_Exercise directions:_ Omit every picture and return the rest of the data unaltered.

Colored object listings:
-------
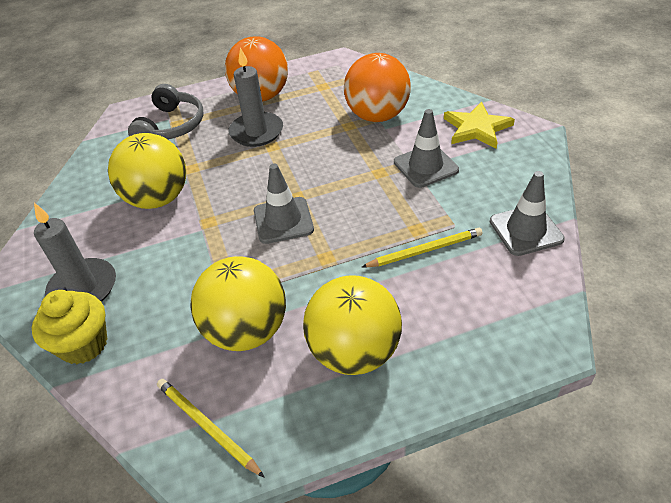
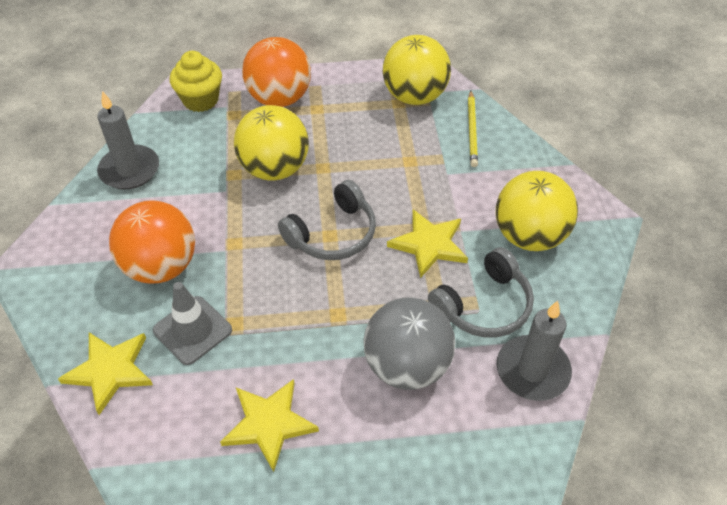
grey ball: 0 -> 1
grey headphones: 1 -> 2
grey traffic cone: 3 -> 1
yellow pencil: 2 -> 1
yellow star: 1 -> 3

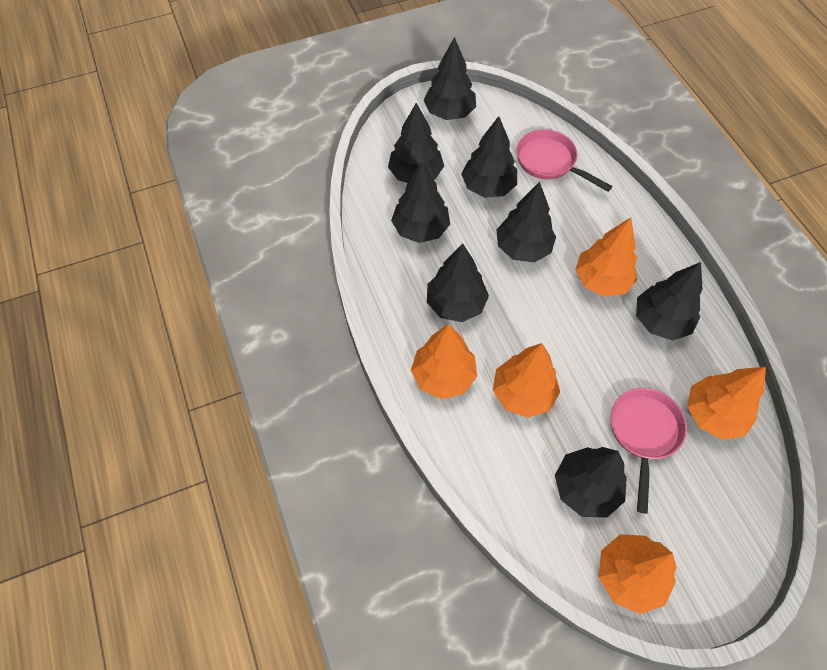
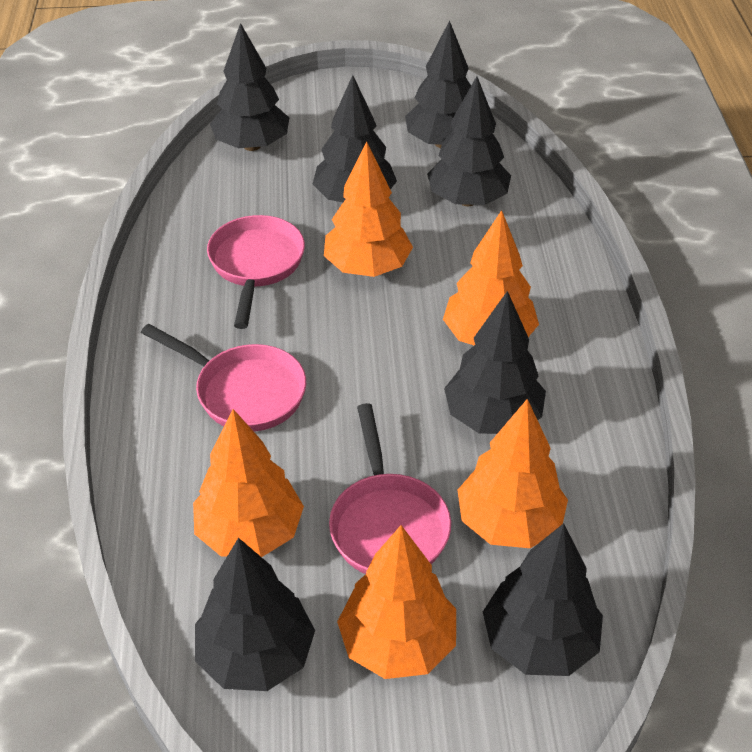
black tree: 8 -> 7
pink pan: 2 -> 3

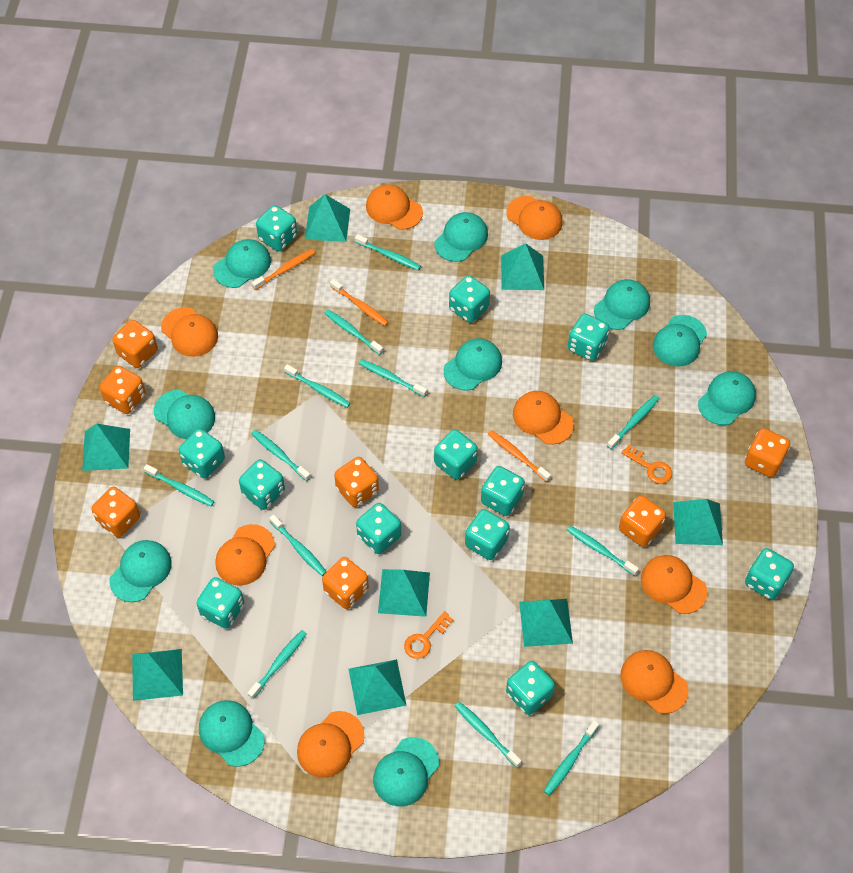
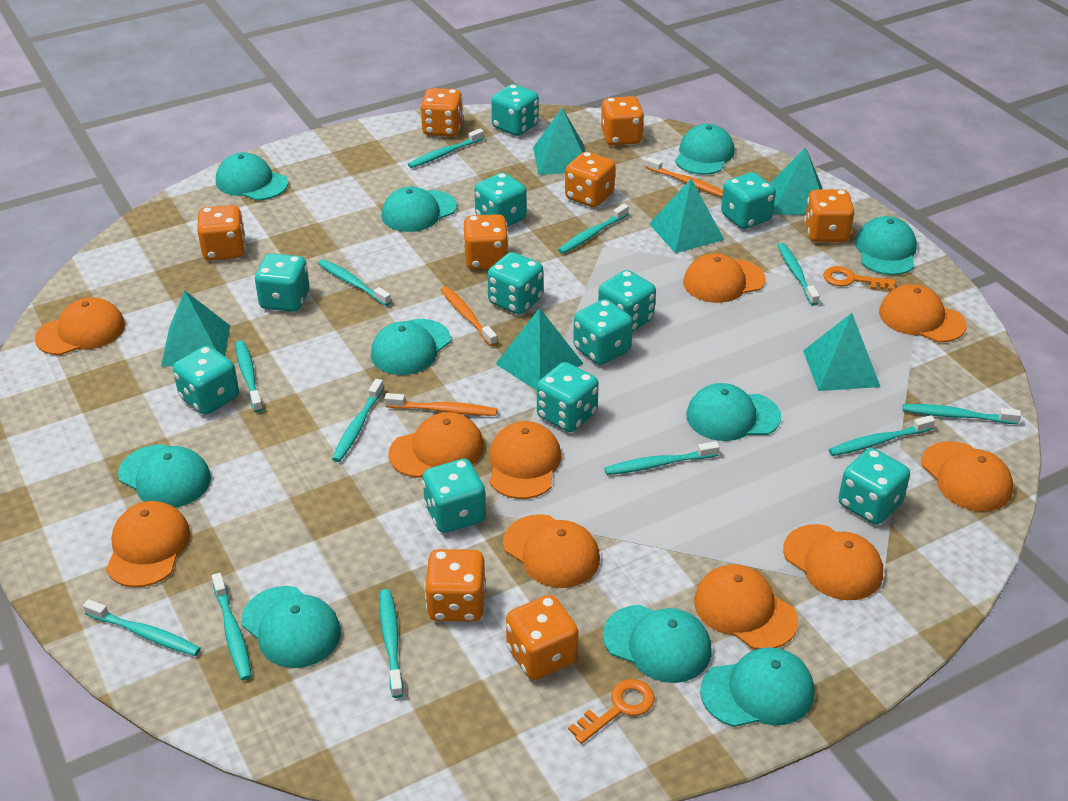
orange cap: 8 -> 10
orange dice: 7 -> 8
turquoise dice: 12 -> 11
turquoise pyramid: 8 -> 6

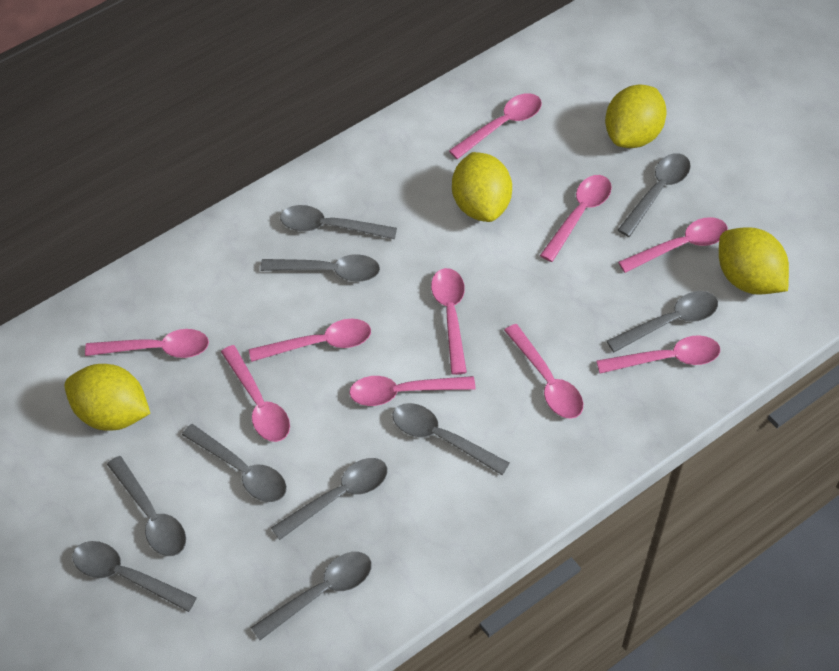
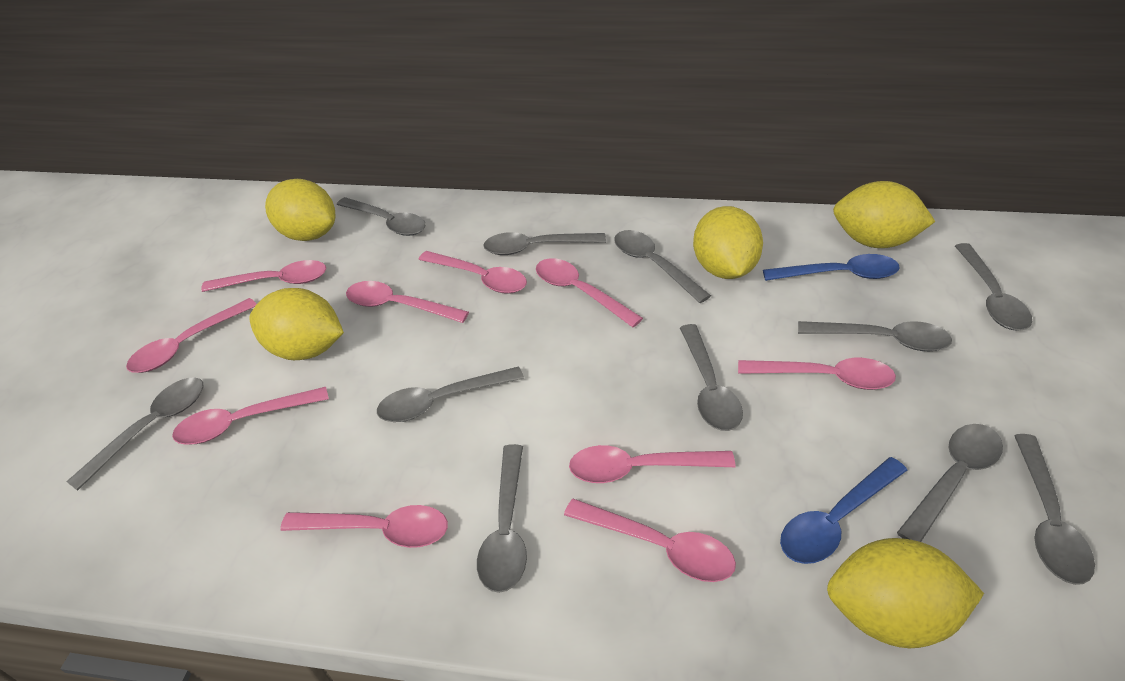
blue spoon: 0 -> 2
grey spoon: 10 -> 11
yellow lemon: 4 -> 5

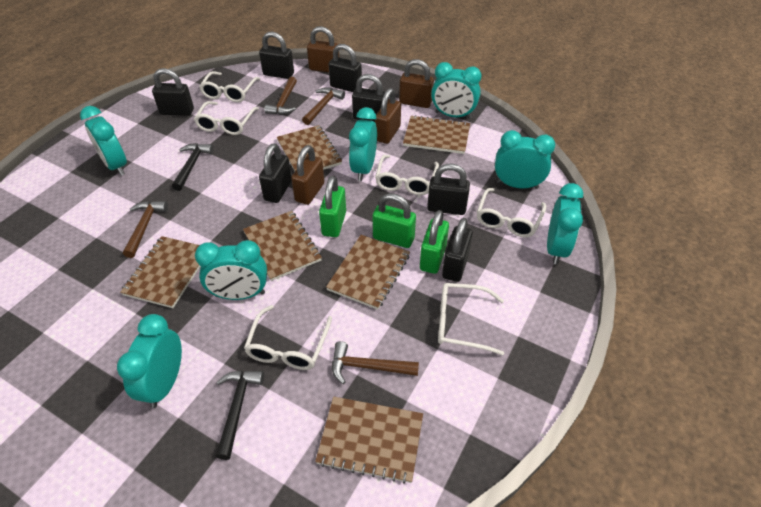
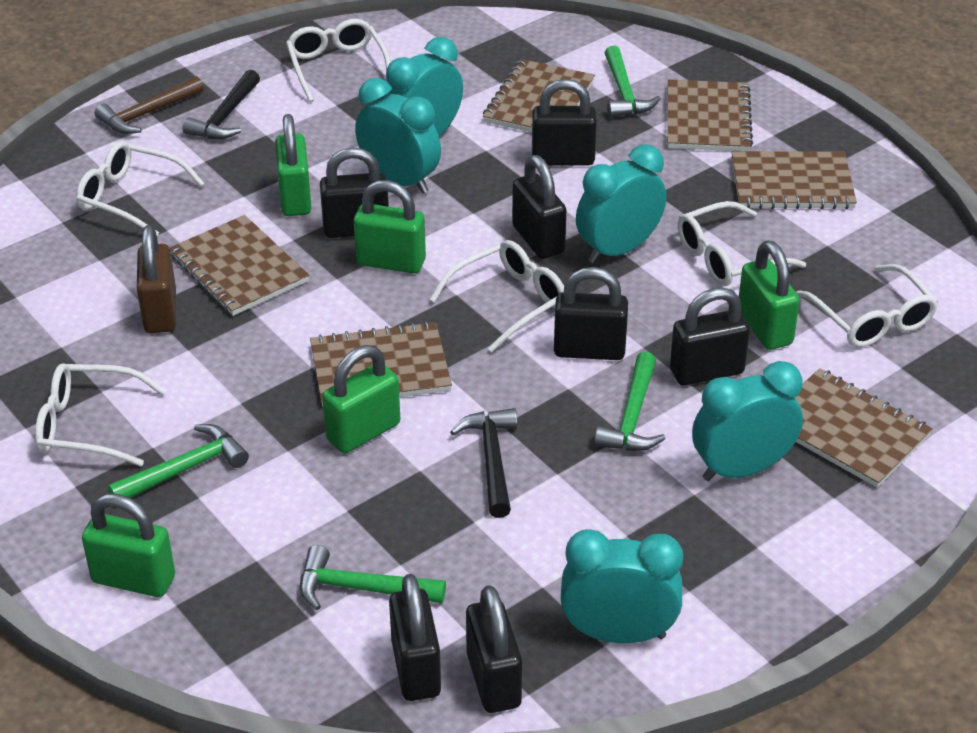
brown hammer: 4 -> 1
brown padlock: 4 -> 1
green hammer: 0 -> 4
green padlock: 3 -> 5
turquoise clock: 7 -> 5

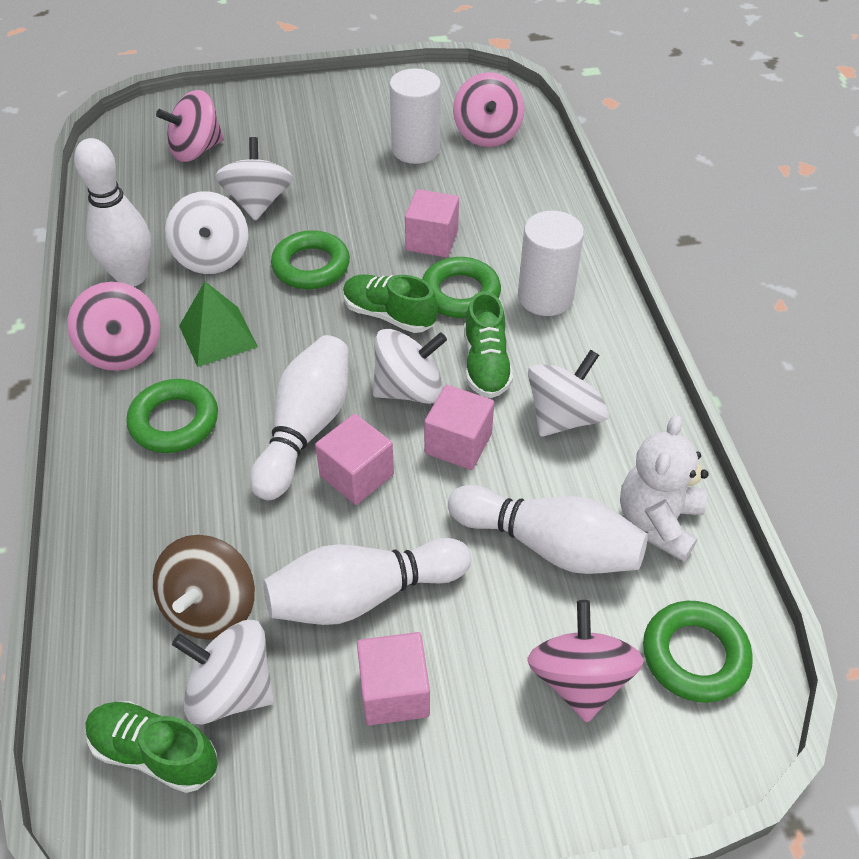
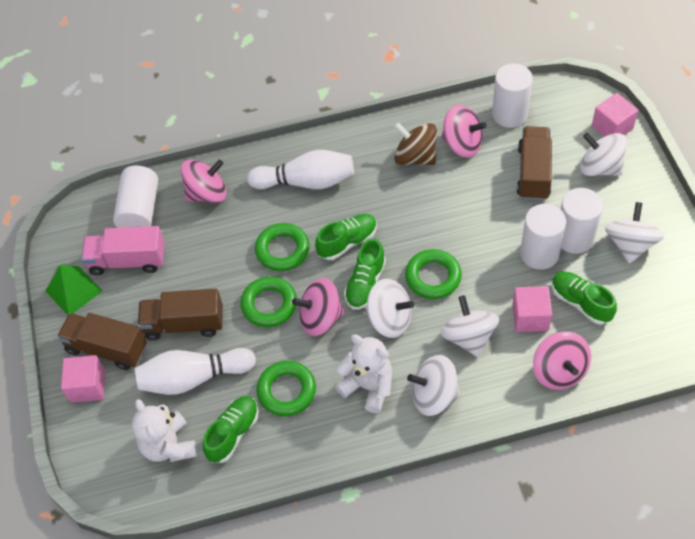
brown truck: 0 -> 3
green shoe: 3 -> 4
pink cube: 4 -> 3
pink truck: 0 -> 1
white bowling pin: 4 -> 2
white cylinder: 2 -> 4
white teddy bear: 1 -> 2

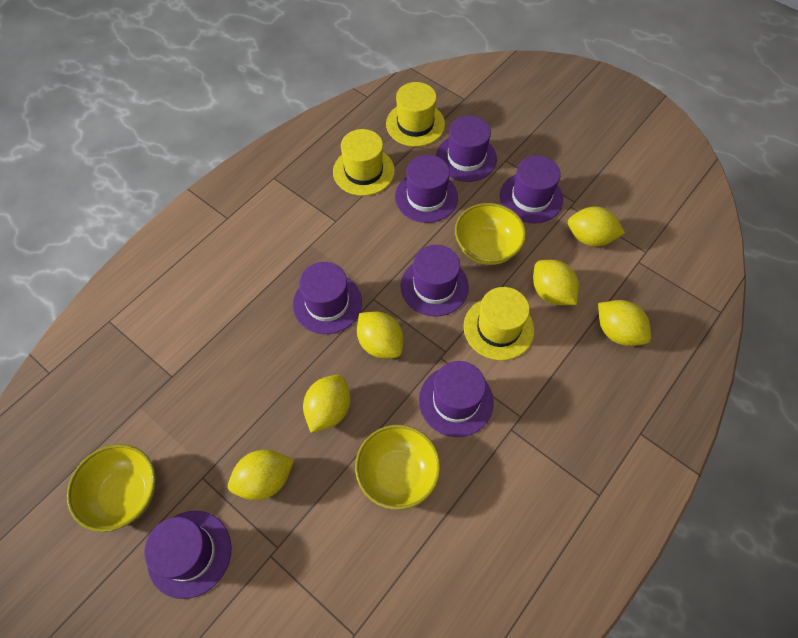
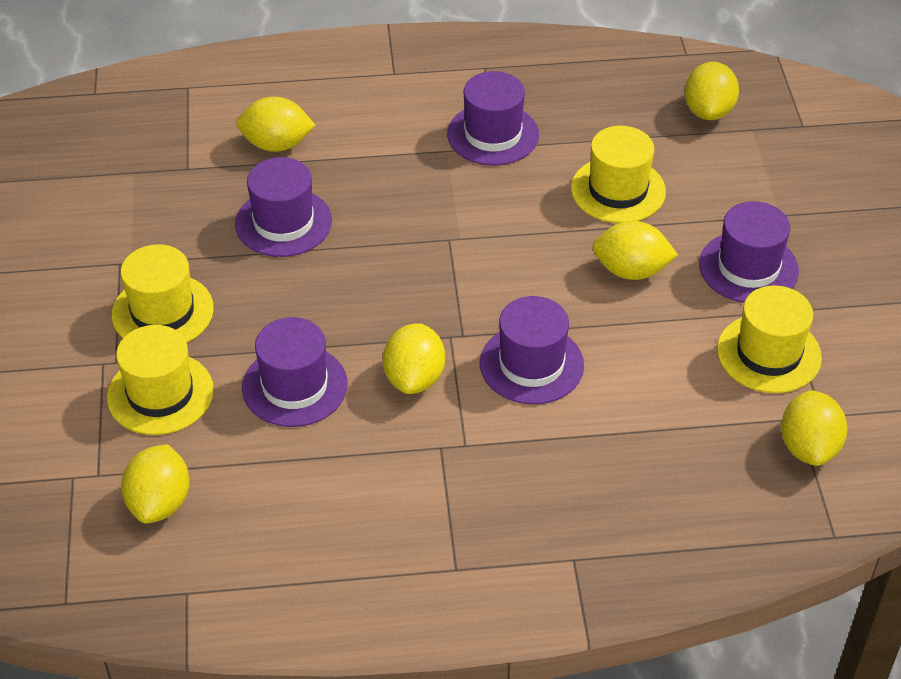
purple hat: 7 -> 5
yellow bowl: 3 -> 0
yellow hat: 3 -> 4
-------
_Exercise result:_
grey ball: 0 -> 1
grey headphones: 1 -> 2
grey traffic cone: 3 -> 1
yellow pencil: 2 -> 1
yellow star: 1 -> 3

black tree: 8 -> 7
pink pan: 2 -> 3

orange cap: 8 -> 10
orange dice: 7 -> 8
turquoise dice: 12 -> 11
turquoise pyramid: 8 -> 6

blue spoon: 0 -> 2
grey spoon: 10 -> 11
yellow lemon: 4 -> 5

brown hammer: 4 -> 1
brown padlock: 4 -> 1
green hammer: 0 -> 4
green padlock: 3 -> 5
turquoise clock: 7 -> 5

brown truck: 0 -> 3
green shoe: 3 -> 4
pink cube: 4 -> 3
pink truck: 0 -> 1
white bowling pin: 4 -> 2
white cylinder: 2 -> 4
white teddy bear: 1 -> 2

purple hat: 7 -> 5
yellow bowl: 3 -> 0
yellow hat: 3 -> 4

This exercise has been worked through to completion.